(DATA Opens)

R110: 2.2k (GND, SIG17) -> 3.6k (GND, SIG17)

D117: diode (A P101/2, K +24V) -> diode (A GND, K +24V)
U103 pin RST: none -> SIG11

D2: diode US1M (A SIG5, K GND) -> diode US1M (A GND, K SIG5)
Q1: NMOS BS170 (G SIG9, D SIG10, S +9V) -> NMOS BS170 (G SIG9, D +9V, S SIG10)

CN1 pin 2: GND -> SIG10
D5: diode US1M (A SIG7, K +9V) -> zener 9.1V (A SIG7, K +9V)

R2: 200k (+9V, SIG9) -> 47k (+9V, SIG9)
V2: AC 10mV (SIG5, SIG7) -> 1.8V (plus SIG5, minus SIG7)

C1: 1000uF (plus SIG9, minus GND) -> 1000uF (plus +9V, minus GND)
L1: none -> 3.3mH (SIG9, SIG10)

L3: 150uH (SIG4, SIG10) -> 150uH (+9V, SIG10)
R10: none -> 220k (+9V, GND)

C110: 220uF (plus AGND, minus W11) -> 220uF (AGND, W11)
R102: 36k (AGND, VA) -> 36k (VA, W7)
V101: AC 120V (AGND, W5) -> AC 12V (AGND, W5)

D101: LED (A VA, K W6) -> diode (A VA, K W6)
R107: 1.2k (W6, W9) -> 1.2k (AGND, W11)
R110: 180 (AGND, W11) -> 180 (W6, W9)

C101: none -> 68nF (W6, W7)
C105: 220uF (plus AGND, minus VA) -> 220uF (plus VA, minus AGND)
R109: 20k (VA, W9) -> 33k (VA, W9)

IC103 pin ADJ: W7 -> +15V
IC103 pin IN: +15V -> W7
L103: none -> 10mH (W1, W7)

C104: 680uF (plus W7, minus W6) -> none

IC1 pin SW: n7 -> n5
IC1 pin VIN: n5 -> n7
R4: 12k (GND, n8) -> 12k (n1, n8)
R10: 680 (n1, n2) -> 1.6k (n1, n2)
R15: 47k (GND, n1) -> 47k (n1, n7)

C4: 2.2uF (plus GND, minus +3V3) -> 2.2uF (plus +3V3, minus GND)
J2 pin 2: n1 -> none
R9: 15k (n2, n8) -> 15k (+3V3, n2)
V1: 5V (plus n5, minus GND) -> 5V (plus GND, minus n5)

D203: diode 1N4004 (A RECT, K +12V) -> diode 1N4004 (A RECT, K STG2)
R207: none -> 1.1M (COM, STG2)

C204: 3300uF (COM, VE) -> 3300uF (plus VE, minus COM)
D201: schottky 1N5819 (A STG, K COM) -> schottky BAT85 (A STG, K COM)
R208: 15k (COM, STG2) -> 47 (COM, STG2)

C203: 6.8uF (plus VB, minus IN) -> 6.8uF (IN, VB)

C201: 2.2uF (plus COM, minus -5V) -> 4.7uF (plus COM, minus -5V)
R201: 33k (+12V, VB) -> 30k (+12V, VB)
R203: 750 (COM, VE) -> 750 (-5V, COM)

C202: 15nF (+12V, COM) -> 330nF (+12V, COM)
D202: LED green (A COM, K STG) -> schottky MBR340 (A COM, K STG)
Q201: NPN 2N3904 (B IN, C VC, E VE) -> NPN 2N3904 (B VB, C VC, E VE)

(DATA Closes)

Repeat only the stretch of lines starting at the one containing "V1: 5V (plus" and running to the final line of the entries above.

V1: 5V (plus n5, minus GND) -> 5V (plus GND, minus n5)

D203: diode 1N4004 (A RECT, K +12V) -> diode 1N4004 (A RECT, K STG2)
R207: none -> 1.1M (COM, STG2)

C204: 3300uF (COM, VE) -> 3300uF (plus VE, minus COM)
D201: schottky 1N5819 (A STG, K COM) -> schottky BAT85 (A STG, K COM)
R208: 15k (COM, STG2) -> 47 (COM, STG2)

C203: 6.8uF (plus VB, minus IN) -> 6.8uF (IN, VB)

C201: 2.2uF (plus COM, minus -5V) -> 4.7uF (plus COM, minus -5V)
R201: 33k (+12V, VB) -> 30k (+12V, VB)
R203: 750 (COM, VE) -> 750 (-5V, COM)

C202: 15nF (+12V, COM) -> 330nF (+12V, COM)
D202: LED green (A COM, K STG) -> schottky MBR340 (A COM, K STG)
Q201: NPN 2N3904 (B IN, C VC, E VE) -> NPN 2N3904 (B VB, C VC, E VE)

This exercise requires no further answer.